WHAT TO DO: Set down the data again exactly. Pictures are not part of the copy.
------ AVAILABLE DATA
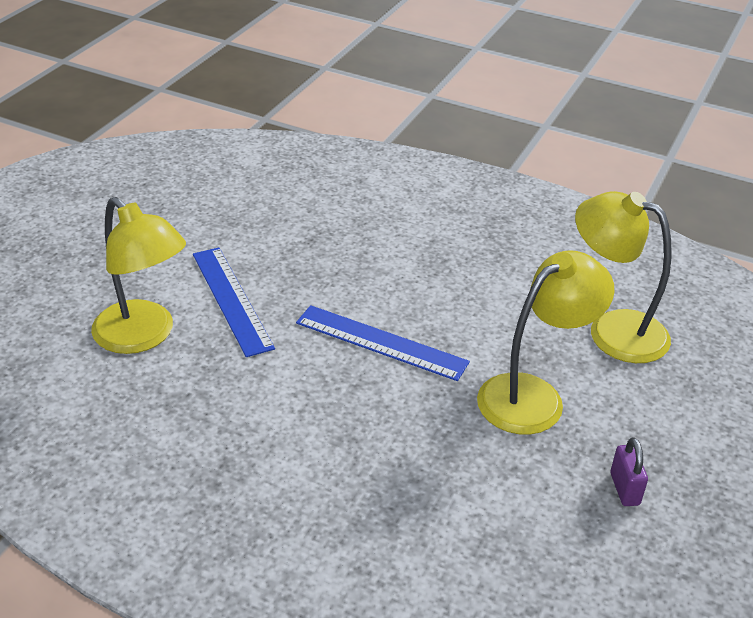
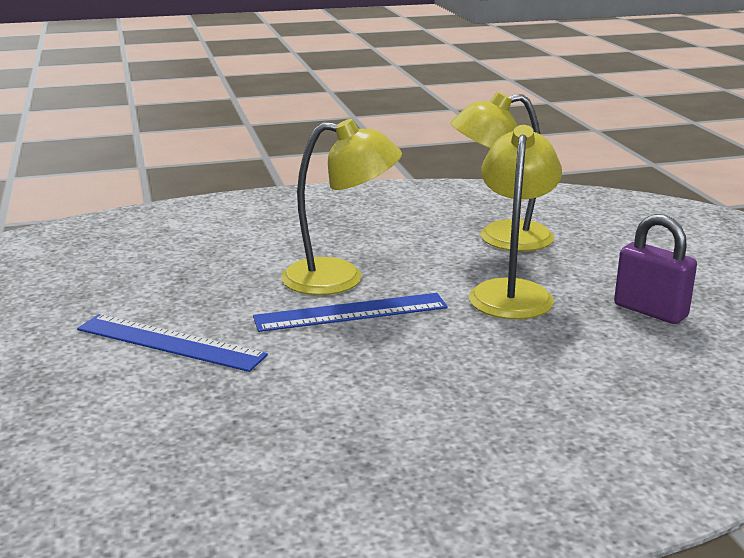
camera: 40 degrees left, 15 degrees down
yellow lamp [91,197,186,354] -> yellow lamp moved to [281,119,402,295]
purple padlock [610,437,648,506] -> purple padlock [614,214,697,324], size x1.63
------------
RESULT BELOW:
camera: 40 degrees left, 15 degrees down
yellow lamp [91,197,186,354] -> yellow lamp moved to [281,119,402,295]
purple padlock [610,437,648,506] -> purple padlock [614,214,697,324], size x1.63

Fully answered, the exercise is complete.